* EXERCISE REQUIREMENTS
Write out again, exactly, the lines below starting at the one with "purple hexagon at" and ending at the one with "pink cross at (599, 440): moved".

* SUPPLIED RECORDS
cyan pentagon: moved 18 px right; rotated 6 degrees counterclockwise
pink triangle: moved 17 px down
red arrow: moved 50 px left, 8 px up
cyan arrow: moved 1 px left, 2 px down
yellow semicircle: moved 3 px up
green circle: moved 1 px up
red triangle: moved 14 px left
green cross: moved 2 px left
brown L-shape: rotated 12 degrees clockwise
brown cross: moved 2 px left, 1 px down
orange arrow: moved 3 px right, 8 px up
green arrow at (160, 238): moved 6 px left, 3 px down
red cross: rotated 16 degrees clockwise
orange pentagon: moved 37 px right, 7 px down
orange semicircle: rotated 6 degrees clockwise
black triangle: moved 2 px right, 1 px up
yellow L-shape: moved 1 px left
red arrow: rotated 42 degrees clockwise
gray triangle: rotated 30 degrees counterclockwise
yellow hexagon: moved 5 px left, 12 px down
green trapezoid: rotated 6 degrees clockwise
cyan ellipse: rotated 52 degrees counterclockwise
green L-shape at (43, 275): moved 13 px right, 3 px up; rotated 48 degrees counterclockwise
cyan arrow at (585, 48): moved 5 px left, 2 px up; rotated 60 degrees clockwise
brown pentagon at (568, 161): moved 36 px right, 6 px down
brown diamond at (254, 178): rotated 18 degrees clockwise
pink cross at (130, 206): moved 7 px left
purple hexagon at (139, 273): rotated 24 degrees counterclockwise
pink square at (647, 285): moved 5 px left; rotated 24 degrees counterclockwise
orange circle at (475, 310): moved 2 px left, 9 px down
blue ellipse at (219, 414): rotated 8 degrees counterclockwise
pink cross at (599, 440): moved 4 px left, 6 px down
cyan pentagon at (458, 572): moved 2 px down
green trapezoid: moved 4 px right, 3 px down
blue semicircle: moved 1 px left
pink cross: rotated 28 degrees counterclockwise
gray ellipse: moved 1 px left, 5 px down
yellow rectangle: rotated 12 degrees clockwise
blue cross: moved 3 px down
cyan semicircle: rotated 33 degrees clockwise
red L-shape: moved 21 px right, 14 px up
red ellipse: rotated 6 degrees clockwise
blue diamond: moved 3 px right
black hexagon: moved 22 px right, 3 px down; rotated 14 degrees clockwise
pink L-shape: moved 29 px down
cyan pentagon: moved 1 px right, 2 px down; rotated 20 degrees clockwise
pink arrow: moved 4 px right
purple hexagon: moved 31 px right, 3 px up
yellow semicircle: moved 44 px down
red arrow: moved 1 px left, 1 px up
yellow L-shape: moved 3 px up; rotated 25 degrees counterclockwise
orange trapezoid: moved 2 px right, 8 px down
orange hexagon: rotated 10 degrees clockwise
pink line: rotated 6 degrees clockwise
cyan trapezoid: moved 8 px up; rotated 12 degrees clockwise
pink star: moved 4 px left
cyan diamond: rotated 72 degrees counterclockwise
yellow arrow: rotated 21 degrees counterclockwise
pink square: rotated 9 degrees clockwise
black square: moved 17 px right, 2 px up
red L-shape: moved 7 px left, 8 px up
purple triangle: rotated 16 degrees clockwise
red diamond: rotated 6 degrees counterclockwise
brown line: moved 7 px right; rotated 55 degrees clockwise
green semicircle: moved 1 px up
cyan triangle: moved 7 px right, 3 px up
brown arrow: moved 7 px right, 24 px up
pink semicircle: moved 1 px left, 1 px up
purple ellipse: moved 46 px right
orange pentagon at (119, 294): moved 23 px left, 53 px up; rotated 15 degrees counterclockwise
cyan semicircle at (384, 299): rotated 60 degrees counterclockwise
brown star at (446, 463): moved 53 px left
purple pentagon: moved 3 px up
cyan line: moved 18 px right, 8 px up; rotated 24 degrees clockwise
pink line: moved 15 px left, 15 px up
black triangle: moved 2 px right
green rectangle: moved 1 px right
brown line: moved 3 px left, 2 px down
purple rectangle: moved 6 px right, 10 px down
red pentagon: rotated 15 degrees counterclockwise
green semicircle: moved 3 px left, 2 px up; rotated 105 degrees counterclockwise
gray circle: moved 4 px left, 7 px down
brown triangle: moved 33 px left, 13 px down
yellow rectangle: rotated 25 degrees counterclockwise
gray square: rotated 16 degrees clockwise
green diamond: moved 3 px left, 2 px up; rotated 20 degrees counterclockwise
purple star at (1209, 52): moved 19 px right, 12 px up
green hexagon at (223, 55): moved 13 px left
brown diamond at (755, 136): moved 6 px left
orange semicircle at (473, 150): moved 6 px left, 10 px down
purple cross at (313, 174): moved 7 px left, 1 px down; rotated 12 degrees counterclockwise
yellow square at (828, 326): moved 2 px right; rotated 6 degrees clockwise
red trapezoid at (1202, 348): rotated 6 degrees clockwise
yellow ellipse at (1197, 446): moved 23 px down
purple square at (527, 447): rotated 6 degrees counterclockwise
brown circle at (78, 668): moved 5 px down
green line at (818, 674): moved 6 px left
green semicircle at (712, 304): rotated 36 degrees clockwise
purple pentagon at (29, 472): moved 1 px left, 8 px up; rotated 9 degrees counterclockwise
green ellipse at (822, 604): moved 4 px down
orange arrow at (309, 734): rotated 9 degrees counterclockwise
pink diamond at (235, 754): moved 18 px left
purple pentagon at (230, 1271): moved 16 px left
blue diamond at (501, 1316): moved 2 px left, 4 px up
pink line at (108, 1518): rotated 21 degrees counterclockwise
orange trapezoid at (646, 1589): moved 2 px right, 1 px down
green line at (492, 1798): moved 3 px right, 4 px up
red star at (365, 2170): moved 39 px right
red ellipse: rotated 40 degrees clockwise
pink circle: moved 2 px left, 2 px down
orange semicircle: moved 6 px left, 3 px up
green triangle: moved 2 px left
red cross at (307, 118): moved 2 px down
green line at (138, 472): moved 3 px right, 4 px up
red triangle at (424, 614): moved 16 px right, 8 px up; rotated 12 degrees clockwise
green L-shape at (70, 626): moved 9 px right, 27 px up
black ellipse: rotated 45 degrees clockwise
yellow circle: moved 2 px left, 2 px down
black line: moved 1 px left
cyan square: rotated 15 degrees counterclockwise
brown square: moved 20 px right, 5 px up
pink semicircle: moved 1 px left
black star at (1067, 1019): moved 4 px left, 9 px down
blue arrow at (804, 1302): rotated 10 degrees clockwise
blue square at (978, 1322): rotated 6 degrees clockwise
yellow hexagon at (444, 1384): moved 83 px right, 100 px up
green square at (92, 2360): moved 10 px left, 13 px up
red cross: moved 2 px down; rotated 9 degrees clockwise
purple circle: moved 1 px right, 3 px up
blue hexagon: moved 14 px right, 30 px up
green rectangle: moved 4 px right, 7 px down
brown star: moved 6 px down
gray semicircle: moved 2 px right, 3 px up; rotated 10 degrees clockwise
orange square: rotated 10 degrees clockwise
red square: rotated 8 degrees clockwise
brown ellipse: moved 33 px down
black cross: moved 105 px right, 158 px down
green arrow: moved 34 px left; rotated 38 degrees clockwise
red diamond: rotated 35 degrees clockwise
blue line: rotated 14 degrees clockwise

* SOLUTION TO THIS TASK
purple hexagon at (139, 273): rotated 24 degrees counterclockwise
pink square at (647, 285): moved 5 px left; rotated 24 degrees counterclockwise
orange circle at (475, 310): moved 2 px left, 9 px down
blue ellipse at (219, 414): rotated 8 degrees counterclockwise
pink cross at (599, 440): moved 4 px left, 6 px down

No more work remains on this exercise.